╭─ MATERIAL FOR THIS TASK

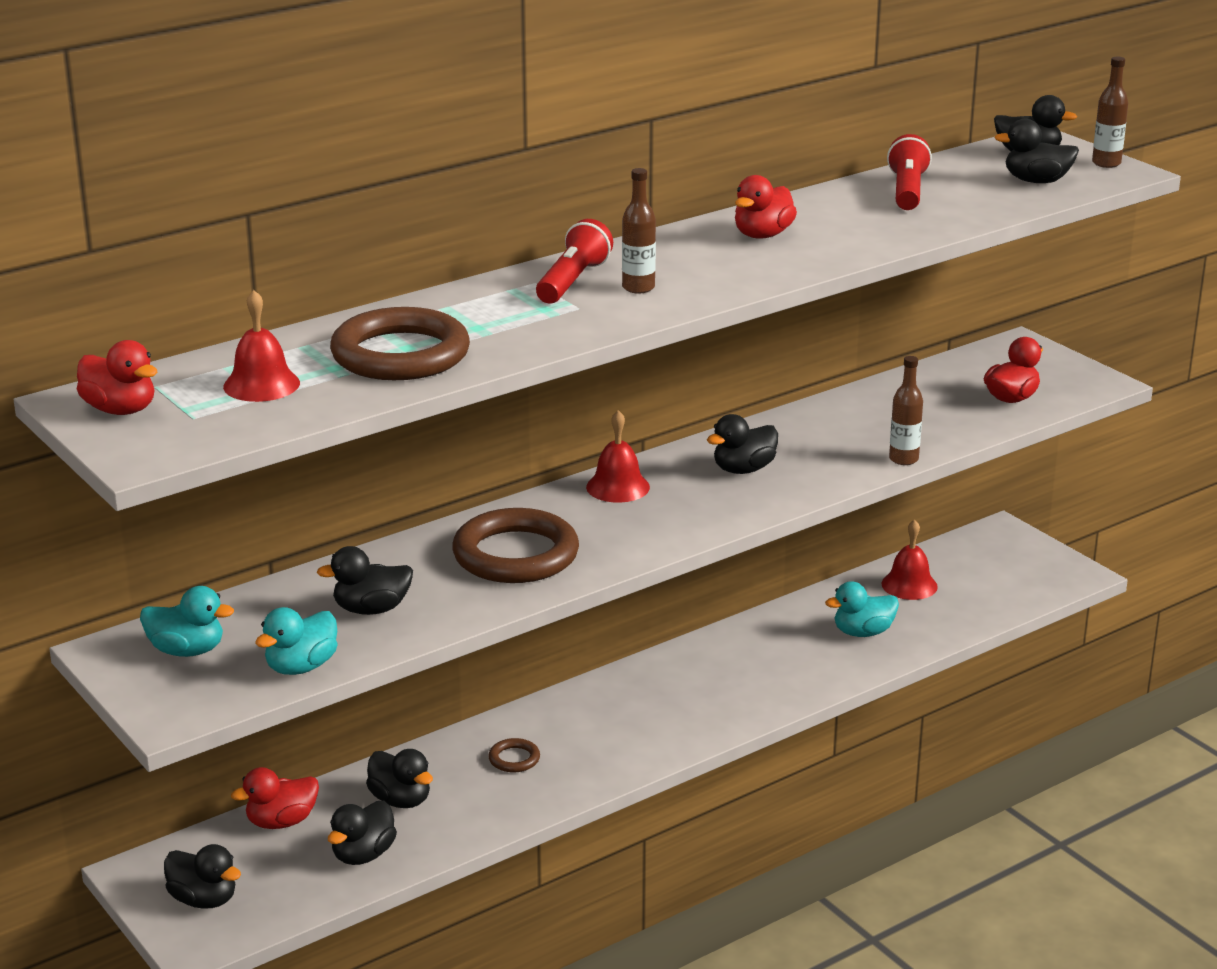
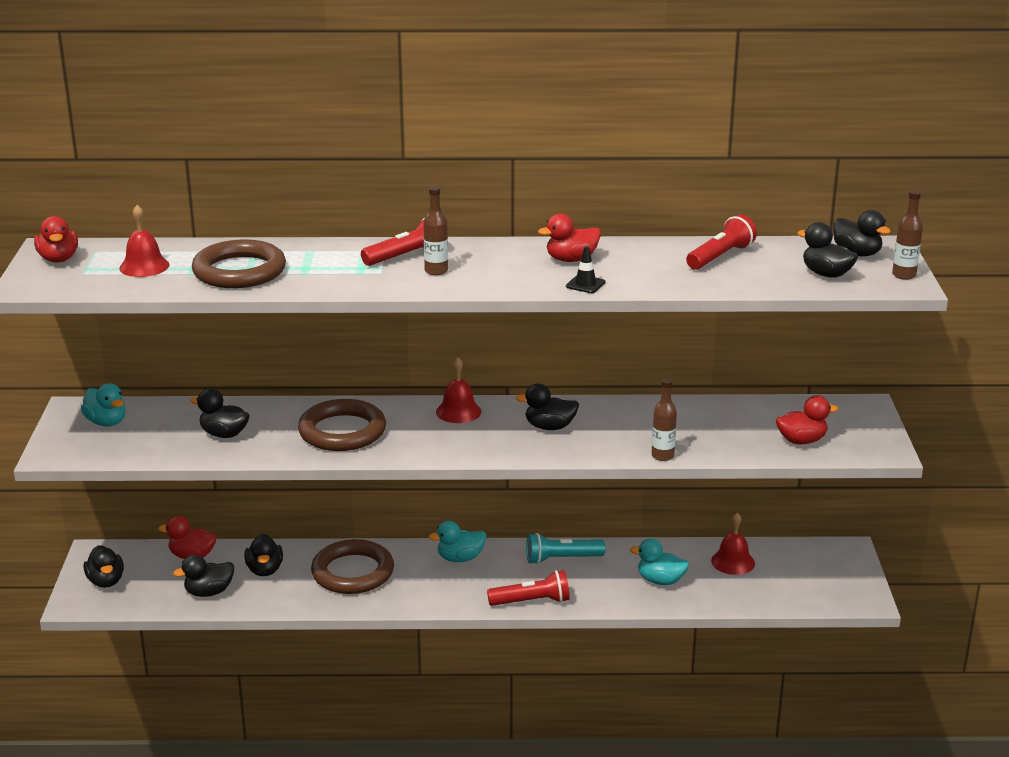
camera: 35 degrees right, 0 degrees up
(301, 667) = (145, 452): turquoise duck -> turquoise duck (460, 558)
(514, 759) = (353, 572): brown ring -> brown ring, size x2.30
(732, 650) = (561, 559): none -> turquoise flashlight
(759, 708) = (532, 601): none -> red flashlight
(825, 256) = (585, 284): none -> black traffic cone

╰─

● WHAT YOU WILL DO
Your copy should match the records above word for word, but without images.

● RESPONSE TO THIS EXERCISE
camera: 35 degrees right, 0 degrees up
(301, 667) = (145, 452): turquoise duck -> turquoise duck (460, 558)
(514, 759) = (353, 572): brown ring -> brown ring, size x2.30
(732, 650) = (561, 559): none -> turquoise flashlight
(759, 708) = (532, 601): none -> red flashlight
(825, 256) = (585, 284): none -> black traffic cone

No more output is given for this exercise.